Record extracts section start

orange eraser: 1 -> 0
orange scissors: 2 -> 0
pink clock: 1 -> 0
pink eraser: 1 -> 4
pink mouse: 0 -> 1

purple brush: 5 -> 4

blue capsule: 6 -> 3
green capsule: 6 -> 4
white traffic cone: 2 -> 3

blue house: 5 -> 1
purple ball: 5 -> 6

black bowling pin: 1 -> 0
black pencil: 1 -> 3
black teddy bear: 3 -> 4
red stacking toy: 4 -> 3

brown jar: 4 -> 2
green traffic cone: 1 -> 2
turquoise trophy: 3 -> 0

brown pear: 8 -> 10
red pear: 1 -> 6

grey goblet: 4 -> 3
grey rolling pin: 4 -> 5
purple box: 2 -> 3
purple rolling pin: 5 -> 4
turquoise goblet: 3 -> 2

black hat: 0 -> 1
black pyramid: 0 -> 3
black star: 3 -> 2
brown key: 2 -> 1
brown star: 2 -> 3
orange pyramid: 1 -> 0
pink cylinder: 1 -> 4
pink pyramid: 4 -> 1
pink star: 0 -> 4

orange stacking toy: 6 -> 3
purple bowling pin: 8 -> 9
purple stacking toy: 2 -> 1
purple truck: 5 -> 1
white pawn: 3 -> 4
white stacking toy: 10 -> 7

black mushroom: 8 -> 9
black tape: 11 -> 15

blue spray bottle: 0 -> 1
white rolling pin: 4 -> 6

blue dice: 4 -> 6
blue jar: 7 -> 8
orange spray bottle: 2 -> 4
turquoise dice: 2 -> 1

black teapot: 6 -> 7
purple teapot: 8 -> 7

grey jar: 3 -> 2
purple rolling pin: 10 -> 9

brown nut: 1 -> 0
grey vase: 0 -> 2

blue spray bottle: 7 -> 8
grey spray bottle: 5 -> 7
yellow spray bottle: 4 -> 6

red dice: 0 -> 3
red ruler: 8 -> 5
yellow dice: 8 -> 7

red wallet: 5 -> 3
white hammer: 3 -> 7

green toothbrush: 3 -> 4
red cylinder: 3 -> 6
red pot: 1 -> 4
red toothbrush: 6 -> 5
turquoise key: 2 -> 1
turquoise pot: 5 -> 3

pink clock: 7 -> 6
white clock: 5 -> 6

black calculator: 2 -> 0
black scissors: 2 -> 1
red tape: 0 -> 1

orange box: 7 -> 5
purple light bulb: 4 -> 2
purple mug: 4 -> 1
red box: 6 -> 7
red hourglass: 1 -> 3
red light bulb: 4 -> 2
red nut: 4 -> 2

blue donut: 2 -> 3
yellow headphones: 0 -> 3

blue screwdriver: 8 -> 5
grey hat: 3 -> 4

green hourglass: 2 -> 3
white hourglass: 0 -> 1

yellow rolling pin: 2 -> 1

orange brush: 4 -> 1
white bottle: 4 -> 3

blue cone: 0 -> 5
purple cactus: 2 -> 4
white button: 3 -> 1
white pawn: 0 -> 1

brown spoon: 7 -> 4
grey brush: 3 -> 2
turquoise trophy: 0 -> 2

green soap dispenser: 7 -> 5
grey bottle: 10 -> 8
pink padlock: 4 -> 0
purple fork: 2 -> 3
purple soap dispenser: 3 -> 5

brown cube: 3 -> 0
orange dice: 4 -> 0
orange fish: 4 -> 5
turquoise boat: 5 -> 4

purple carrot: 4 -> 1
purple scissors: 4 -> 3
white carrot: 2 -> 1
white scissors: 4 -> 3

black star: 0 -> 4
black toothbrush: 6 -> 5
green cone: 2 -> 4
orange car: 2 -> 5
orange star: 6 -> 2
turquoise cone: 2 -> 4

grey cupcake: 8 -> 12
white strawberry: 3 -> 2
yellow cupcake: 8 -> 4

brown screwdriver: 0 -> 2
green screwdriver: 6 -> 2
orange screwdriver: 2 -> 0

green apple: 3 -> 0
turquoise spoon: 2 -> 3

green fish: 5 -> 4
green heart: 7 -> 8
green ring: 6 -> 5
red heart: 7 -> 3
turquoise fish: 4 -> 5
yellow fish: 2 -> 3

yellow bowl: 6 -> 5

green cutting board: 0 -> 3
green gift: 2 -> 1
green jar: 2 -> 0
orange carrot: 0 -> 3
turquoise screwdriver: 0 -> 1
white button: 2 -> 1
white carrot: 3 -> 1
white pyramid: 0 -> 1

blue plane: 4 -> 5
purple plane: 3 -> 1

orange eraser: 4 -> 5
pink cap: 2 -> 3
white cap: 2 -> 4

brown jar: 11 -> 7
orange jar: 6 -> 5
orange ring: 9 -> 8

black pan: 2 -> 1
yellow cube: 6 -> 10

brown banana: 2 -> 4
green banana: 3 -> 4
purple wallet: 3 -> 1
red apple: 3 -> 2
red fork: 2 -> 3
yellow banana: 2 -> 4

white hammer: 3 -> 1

Record extracts section end

> **What this task involves**: Your answer should be exactly the lines of the data above, from the first through the line containing "turquoise key: 2 -> 1".

> **Solution for this task**:
orange eraser: 1 -> 0
orange scissors: 2 -> 0
pink clock: 1 -> 0
pink eraser: 1 -> 4
pink mouse: 0 -> 1

purple brush: 5 -> 4

blue capsule: 6 -> 3
green capsule: 6 -> 4
white traffic cone: 2 -> 3

blue house: 5 -> 1
purple ball: 5 -> 6

black bowling pin: 1 -> 0
black pencil: 1 -> 3
black teddy bear: 3 -> 4
red stacking toy: 4 -> 3

brown jar: 4 -> 2
green traffic cone: 1 -> 2
turquoise trophy: 3 -> 0

brown pear: 8 -> 10
red pear: 1 -> 6

grey goblet: 4 -> 3
grey rolling pin: 4 -> 5
purple box: 2 -> 3
purple rolling pin: 5 -> 4
turquoise goblet: 3 -> 2

black hat: 0 -> 1
black pyramid: 0 -> 3
black star: 3 -> 2
brown key: 2 -> 1
brown star: 2 -> 3
orange pyramid: 1 -> 0
pink cylinder: 1 -> 4
pink pyramid: 4 -> 1
pink star: 0 -> 4

orange stacking toy: 6 -> 3
purple bowling pin: 8 -> 9
purple stacking toy: 2 -> 1
purple truck: 5 -> 1
white pawn: 3 -> 4
white stacking toy: 10 -> 7

black mushroom: 8 -> 9
black tape: 11 -> 15

blue spray bottle: 0 -> 1
white rolling pin: 4 -> 6

blue dice: 4 -> 6
blue jar: 7 -> 8
orange spray bottle: 2 -> 4
turquoise dice: 2 -> 1

black teapot: 6 -> 7
purple teapot: 8 -> 7

grey jar: 3 -> 2
purple rolling pin: 10 -> 9

brown nut: 1 -> 0
grey vase: 0 -> 2

blue spray bottle: 7 -> 8
grey spray bottle: 5 -> 7
yellow spray bottle: 4 -> 6

red dice: 0 -> 3
red ruler: 8 -> 5
yellow dice: 8 -> 7

red wallet: 5 -> 3
white hammer: 3 -> 7

green toothbrush: 3 -> 4
red cylinder: 3 -> 6
red pot: 1 -> 4
red toothbrush: 6 -> 5
turquoise key: 2 -> 1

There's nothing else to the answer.